→ Action item
Would you retype the records below exactly as they appear?

[Edit tracking data]
== Segment start ==

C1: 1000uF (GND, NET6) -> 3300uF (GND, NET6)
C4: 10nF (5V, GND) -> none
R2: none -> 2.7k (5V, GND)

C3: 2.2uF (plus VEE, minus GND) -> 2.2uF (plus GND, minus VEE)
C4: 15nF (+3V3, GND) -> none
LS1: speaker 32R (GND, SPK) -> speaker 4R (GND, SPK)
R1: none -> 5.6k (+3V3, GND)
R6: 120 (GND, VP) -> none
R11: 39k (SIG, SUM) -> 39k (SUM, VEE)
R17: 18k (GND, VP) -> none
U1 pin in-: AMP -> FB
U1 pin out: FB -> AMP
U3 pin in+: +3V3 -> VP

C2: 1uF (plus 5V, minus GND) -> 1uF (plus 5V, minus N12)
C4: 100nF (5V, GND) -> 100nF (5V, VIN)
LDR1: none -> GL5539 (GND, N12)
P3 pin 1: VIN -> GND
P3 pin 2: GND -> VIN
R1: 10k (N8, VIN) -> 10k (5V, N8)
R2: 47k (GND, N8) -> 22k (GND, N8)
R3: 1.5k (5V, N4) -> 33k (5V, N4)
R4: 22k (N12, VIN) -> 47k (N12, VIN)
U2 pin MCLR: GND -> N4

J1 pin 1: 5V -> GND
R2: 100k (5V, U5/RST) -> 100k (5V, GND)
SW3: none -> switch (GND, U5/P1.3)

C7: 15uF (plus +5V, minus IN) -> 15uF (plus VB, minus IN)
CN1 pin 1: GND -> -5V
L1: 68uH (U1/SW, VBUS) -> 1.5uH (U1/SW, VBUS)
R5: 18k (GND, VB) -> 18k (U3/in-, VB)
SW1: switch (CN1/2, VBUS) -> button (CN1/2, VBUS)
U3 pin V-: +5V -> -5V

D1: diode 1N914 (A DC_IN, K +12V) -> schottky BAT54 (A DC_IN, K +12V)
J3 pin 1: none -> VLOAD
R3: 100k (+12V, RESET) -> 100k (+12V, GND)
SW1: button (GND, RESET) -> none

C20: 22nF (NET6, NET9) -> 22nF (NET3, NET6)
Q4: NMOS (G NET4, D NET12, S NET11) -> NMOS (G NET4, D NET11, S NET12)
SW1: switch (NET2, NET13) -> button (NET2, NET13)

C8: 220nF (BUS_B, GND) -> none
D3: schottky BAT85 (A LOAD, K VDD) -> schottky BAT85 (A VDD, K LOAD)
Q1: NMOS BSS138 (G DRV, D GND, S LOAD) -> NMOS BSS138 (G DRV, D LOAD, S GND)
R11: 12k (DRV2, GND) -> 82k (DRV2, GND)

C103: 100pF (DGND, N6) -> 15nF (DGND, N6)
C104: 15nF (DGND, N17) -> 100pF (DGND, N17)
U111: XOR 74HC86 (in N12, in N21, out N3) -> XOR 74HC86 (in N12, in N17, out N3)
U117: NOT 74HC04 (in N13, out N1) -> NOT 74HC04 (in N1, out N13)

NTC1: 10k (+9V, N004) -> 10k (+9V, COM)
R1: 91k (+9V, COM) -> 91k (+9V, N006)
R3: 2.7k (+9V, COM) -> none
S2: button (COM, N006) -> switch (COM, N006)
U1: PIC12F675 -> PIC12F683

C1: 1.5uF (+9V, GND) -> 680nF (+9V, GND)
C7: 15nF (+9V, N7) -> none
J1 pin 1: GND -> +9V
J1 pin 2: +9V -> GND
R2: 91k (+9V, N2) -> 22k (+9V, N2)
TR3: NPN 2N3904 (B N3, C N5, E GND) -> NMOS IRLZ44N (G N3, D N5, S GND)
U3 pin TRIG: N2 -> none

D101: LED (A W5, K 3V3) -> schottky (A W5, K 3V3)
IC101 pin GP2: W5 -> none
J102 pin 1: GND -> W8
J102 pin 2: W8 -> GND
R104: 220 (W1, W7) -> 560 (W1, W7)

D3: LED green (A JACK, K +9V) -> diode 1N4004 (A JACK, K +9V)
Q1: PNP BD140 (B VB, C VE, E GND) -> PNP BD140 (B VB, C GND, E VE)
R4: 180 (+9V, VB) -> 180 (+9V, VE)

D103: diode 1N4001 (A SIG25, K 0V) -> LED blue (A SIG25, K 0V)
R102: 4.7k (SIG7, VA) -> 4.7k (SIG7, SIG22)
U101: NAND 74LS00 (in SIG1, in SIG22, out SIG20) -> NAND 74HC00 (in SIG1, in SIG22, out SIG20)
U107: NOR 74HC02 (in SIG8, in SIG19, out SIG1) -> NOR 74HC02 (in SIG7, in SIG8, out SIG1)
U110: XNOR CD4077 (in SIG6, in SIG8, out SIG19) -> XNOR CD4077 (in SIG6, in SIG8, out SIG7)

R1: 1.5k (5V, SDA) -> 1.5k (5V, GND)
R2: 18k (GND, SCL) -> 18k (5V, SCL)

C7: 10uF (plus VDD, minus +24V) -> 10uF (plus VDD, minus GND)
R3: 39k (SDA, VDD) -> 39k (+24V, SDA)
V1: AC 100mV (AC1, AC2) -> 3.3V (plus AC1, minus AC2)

== Segment end ==

→ Solution for this exercise
C1: 1000uF (GND, NET6) -> 3300uF (GND, NET6)
C4: 10nF (5V, GND) -> none
R2: none -> 2.7k (5V, GND)

C3: 2.2uF (plus VEE, minus GND) -> 2.2uF (plus GND, minus VEE)
C4: 15nF (+3V3, GND) -> none
LS1: speaker 32R (GND, SPK) -> speaker 4R (GND, SPK)
R1: none -> 5.6k (+3V3, GND)
R6: 120 (GND, VP) -> none
R11: 39k (SIG, SUM) -> 39k (SUM, VEE)
R17: 18k (GND, VP) -> none
U1 pin in-: AMP -> FB
U1 pin out: FB -> AMP
U3 pin in+: +3V3 -> VP

C2: 1uF (plus 5V, minus GND) -> 1uF (plus 5V, minus N12)
C4: 100nF (5V, GND) -> 100nF (5V, VIN)
LDR1: none -> GL5539 (GND, N12)
P3 pin 1: VIN -> GND
P3 pin 2: GND -> VIN
R1: 10k (N8, VIN) -> 10k (5V, N8)
R2: 47k (GND, N8) -> 22k (GND, N8)
R3: 1.5k (5V, N4) -> 33k (5V, N4)
R4: 22k (N12, VIN) -> 47k (N12, VIN)
U2 pin MCLR: GND -> N4

J1 pin 1: 5V -> GND
R2: 100k (5V, U5/RST) -> 100k (5V, GND)
SW3: none -> switch (GND, U5/P1.3)

C7: 15uF (plus +5V, minus IN) -> 15uF (plus VB, minus IN)
CN1 pin 1: GND -> -5V
L1: 68uH (U1/SW, VBUS) -> 1.5uH (U1/SW, VBUS)
R5: 18k (GND, VB) -> 18k (U3/in-, VB)
SW1: switch (CN1/2, VBUS) -> button (CN1/2, VBUS)
U3 pin V-: +5V -> -5V

D1: diode 1N914 (A DC_IN, K +12V) -> schottky BAT54 (A DC_IN, K +12V)
J3 pin 1: none -> VLOAD
R3: 100k (+12V, RESET) -> 100k (+12V, GND)
SW1: button (GND, RESET) -> none

C20: 22nF (NET6, NET9) -> 22nF (NET3, NET6)
Q4: NMOS (G NET4, D NET12, S NET11) -> NMOS (G NET4, D NET11, S NET12)
SW1: switch (NET2, NET13) -> button (NET2, NET13)

C8: 220nF (BUS_B, GND) -> none
D3: schottky BAT85 (A LOAD, K VDD) -> schottky BAT85 (A VDD, K LOAD)
Q1: NMOS BSS138 (G DRV, D GND, S LOAD) -> NMOS BSS138 (G DRV, D LOAD, S GND)
R11: 12k (DRV2, GND) -> 82k (DRV2, GND)

C103: 100pF (DGND, N6) -> 15nF (DGND, N6)
C104: 15nF (DGND, N17) -> 100pF (DGND, N17)
U111: XOR 74HC86 (in N12, in N21, out N3) -> XOR 74HC86 (in N12, in N17, out N3)
U117: NOT 74HC04 (in N13, out N1) -> NOT 74HC04 (in N1, out N13)

NTC1: 10k (+9V, N004) -> 10k (+9V, COM)
R1: 91k (+9V, COM) -> 91k (+9V, N006)
R3: 2.7k (+9V, COM) -> none
S2: button (COM, N006) -> switch (COM, N006)
U1: PIC12F675 -> PIC12F683

C1: 1.5uF (+9V, GND) -> 680nF (+9V, GND)
C7: 15nF (+9V, N7) -> none
J1 pin 1: GND -> +9V
J1 pin 2: +9V -> GND
R2: 91k (+9V, N2) -> 22k (+9V, N2)
TR3: NPN 2N3904 (B N3, C N5, E GND) -> NMOS IRLZ44N (G N3, D N5, S GND)
U3 pin TRIG: N2 -> none

D101: LED (A W5, K 3V3) -> schottky (A W5, K 3V3)
IC101 pin GP2: W5 -> none
J102 pin 1: GND -> W8
J102 pin 2: W8 -> GND
R104: 220 (W1, W7) -> 560 (W1, W7)

D3: LED green (A JACK, K +9V) -> diode 1N4004 (A JACK, K +9V)
Q1: PNP BD140 (B VB, C VE, E GND) -> PNP BD140 (B VB, C GND, E VE)
R4: 180 (+9V, VB) -> 180 (+9V, VE)

D103: diode 1N4001 (A SIG25, K 0V) -> LED blue (A SIG25, K 0V)
R102: 4.7k (SIG7, VA) -> 4.7k (SIG7, SIG22)
U101: NAND 74LS00 (in SIG1, in SIG22, out SIG20) -> NAND 74HC00 (in SIG1, in SIG22, out SIG20)
U107: NOR 74HC02 (in SIG8, in SIG19, out SIG1) -> NOR 74HC02 (in SIG7, in SIG8, out SIG1)
U110: XNOR CD4077 (in SIG6, in SIG8, out SIG19) -> XNOR CD4077 (in SIG6, in SIG8, out SIG7)

R1: 1.5k (5V, SDA) -> 1.5k (5V, GND)
R2: 18k (GND, SCL) -> 18k (5V, SCL)

C7: 10uF (plus VDD, minus +24V) -> 10uF (plus VDD, minus GND)
R3: 39k (SDA, VDD) -> 39k (+24V, SDA)
V1: AC 100mV (AC1, AC2) -> 3.3V (plus AC1, minus AC2)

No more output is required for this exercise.